> _TO DO_
Report each line of the data that includes the word "VRAW".

** Opening DATA EXTRACT block **

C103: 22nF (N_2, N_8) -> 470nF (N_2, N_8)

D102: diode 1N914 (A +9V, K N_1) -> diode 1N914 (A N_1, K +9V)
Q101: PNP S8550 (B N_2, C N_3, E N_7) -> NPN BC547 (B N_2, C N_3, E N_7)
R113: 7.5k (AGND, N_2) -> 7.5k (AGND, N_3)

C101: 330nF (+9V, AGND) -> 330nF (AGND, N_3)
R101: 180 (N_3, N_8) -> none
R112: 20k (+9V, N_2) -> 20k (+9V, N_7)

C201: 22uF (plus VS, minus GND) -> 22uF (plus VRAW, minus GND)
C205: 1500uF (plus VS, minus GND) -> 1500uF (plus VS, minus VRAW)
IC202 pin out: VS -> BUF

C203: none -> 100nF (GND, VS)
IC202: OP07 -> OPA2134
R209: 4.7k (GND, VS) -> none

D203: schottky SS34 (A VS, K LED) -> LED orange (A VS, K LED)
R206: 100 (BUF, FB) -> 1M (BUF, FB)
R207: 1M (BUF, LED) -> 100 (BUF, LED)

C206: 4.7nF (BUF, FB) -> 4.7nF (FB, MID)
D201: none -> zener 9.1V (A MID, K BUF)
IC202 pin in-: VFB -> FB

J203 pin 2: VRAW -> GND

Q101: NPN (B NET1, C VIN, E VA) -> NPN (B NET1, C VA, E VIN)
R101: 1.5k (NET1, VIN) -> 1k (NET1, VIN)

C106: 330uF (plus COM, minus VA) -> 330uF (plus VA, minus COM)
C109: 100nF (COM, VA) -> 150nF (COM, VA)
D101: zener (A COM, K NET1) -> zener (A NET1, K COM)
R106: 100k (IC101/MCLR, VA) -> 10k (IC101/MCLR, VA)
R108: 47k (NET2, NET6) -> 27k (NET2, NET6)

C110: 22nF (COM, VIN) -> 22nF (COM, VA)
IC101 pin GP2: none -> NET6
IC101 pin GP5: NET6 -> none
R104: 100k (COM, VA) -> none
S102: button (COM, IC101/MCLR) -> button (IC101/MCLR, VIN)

** Closing DATA EXTRACT block **

> _TASK ANSWER_
C201: 22uF (plus VS, minus GND) -> 22uF (plus VRAW, minus GND)
C205: 1500uF (plus VS, minus GND) -> 1500uF (plus VS, minus VRAW)
J203 pin 2: VRAW -> GND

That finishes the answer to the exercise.